■ EXERCISE: Please set down only the lines below starting with the line with "BT3 pin RXD: D6 -> D10" and going on through the line with "OLED1 pin SDA: A4 -> D13", verbatim and without pictures.

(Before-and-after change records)
# # # # #
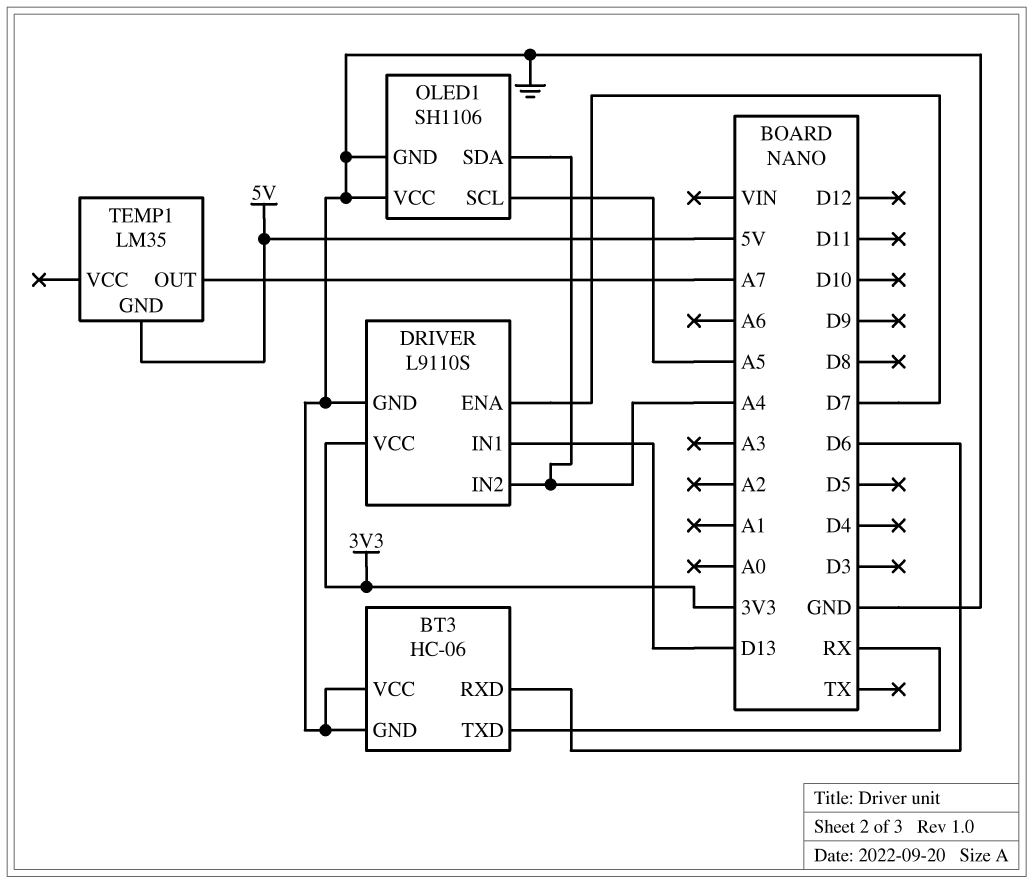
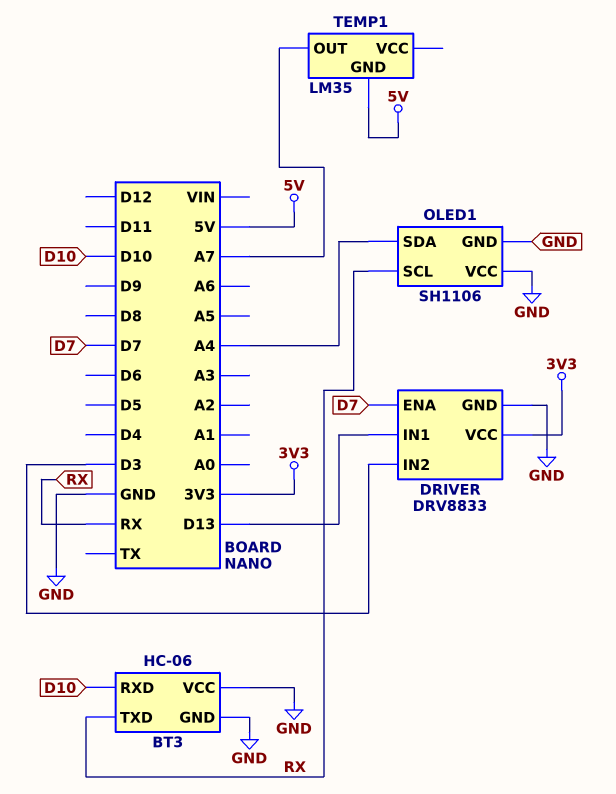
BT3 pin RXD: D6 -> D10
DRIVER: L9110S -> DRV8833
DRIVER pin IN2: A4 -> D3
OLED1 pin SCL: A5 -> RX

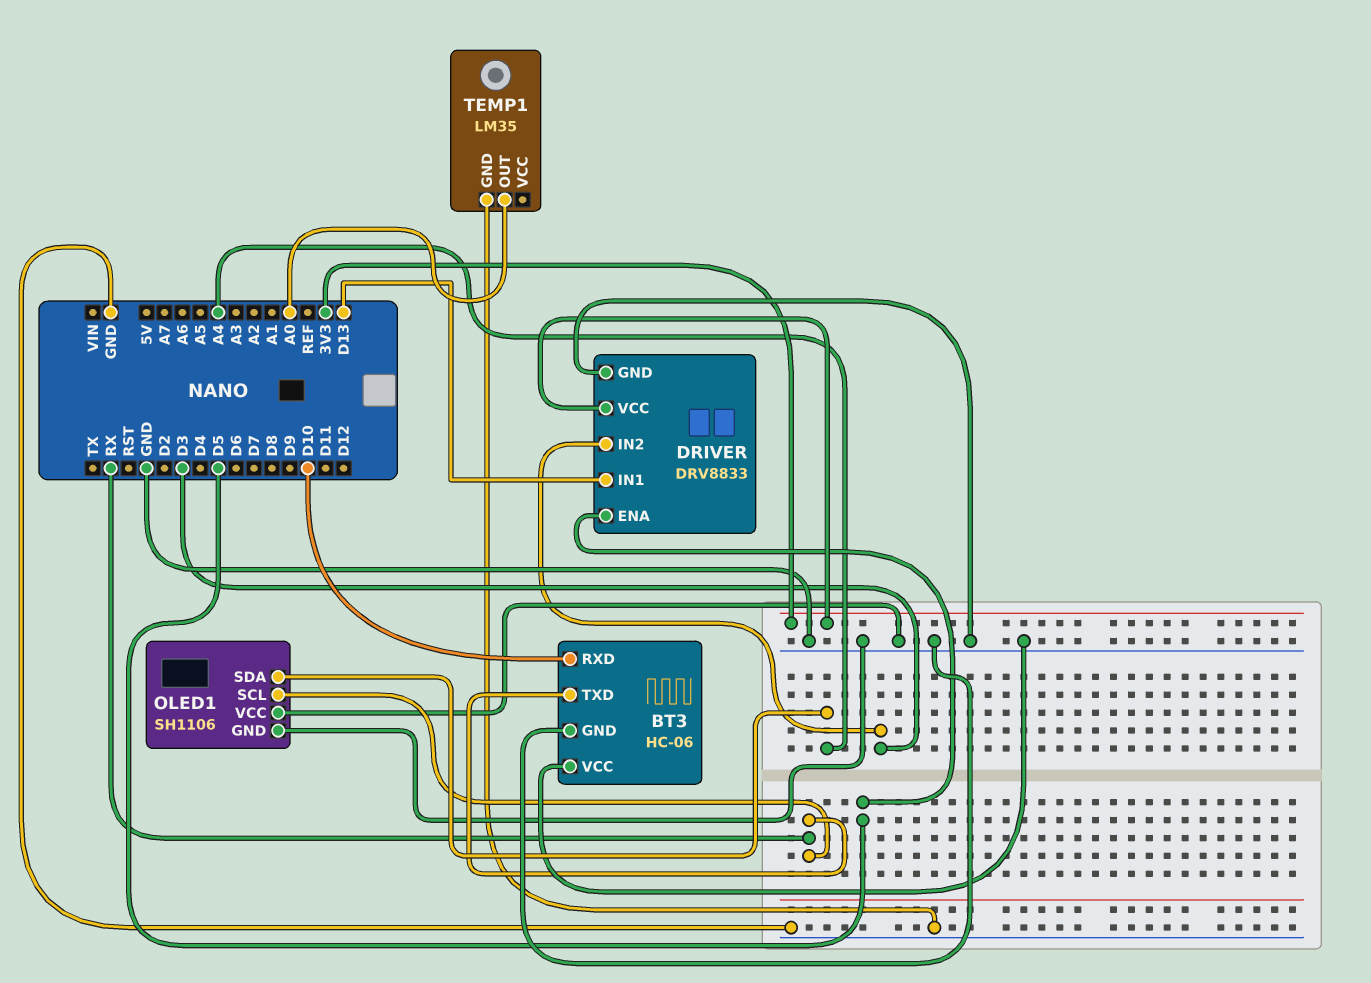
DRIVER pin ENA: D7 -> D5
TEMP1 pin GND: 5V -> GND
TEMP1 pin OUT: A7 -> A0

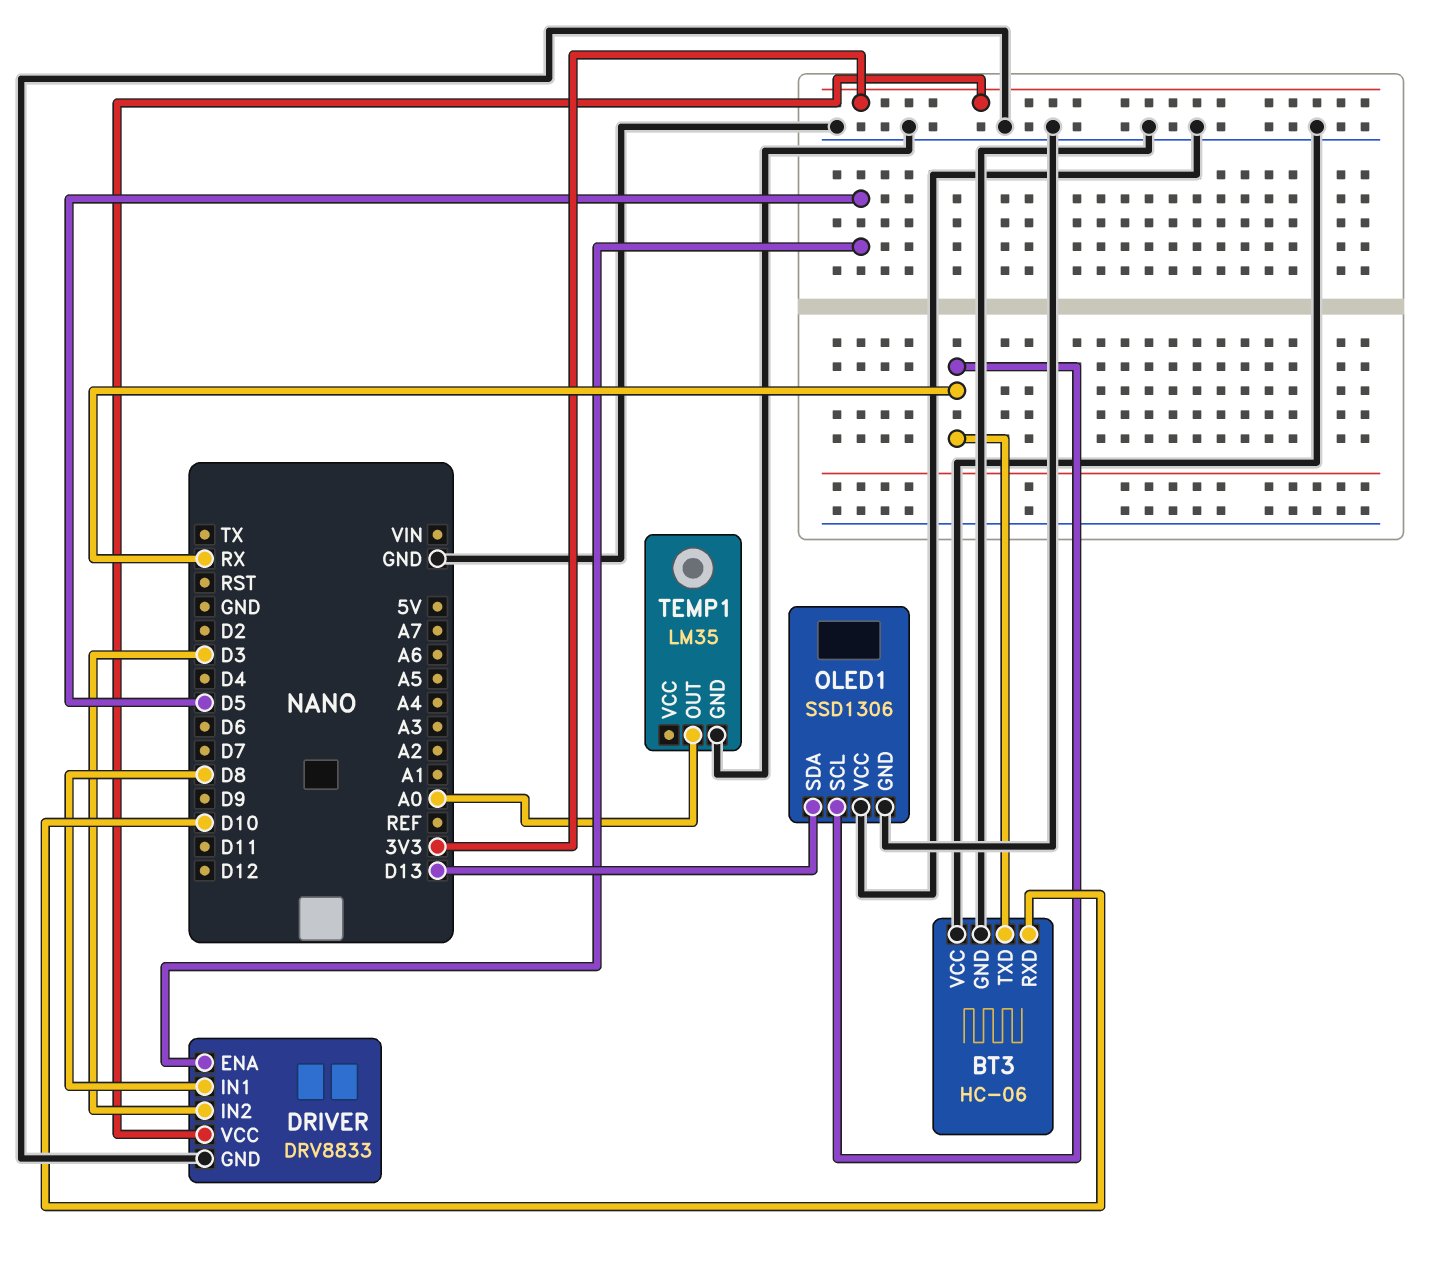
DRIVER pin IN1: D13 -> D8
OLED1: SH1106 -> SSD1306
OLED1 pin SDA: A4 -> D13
# # # # #
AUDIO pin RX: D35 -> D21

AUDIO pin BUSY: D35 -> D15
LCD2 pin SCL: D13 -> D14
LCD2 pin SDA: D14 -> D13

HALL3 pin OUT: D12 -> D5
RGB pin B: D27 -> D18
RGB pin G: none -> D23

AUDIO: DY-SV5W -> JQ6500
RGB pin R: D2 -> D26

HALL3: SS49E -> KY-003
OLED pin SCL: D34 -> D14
# # # # #
■ SOLUTION TO THE PROBLEM:
BT3 pin RXD: D6 -> D10
DRIVER: L9110S -> DRV8833
DRIVER pin IN2: A4 -> D3
OLED1 pin SCL: A5 -> RX

DRIVER pin ENA: D7 -> D5
TEMP1 pin GND: 5V -> GND
TEMP1 pin OUT: A7 -> A0

DRIVER pin IN1: D13 -> D8
OLED1: SH1106 -> SSD1306
OLED1 pin SDA: A4 -> D13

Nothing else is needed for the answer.